[Exercise]
Repeat every line of the data exactly; no picture belongs in the copy.

[Dataset extract]
____________

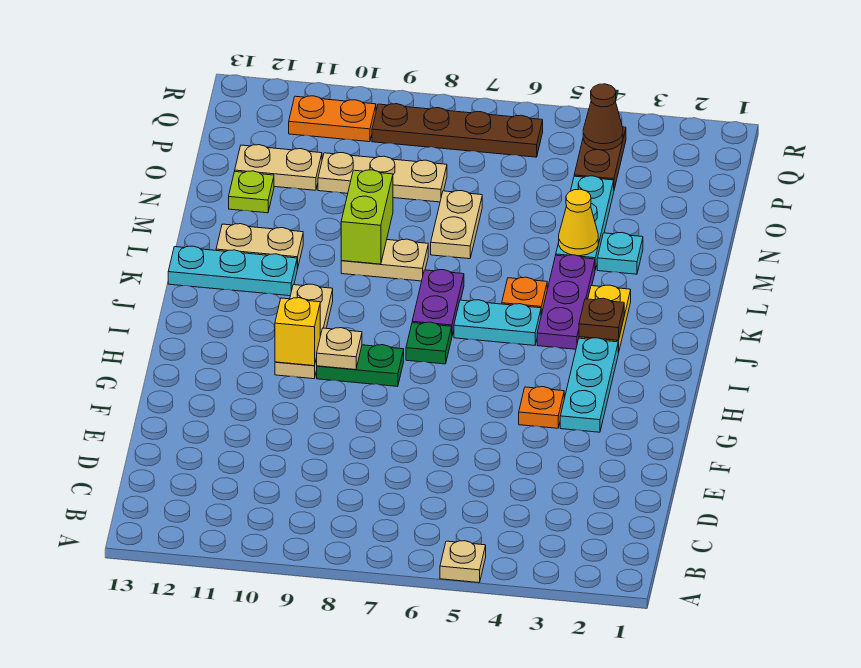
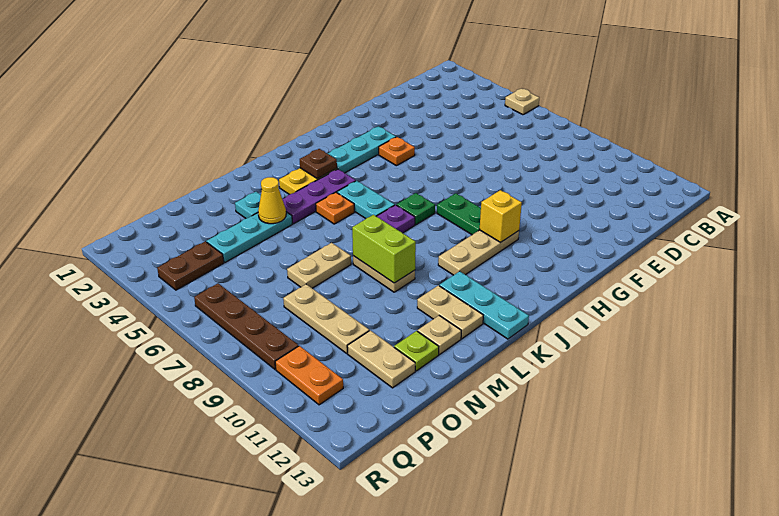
tan plate H9 level 2 -> tan plate M12 level 1
lime brick L9:M9 level 2 -> lime brick L8:L9 level 2
brown cone Q4 level 2 -> none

____________

[Output of the task]
tan plate H9 level 2 -> tan plate M12 level 1
lime brick L9:M9 level 2 -> lime brick L8:L9 level 2
brown cone Q4 level 2 -> none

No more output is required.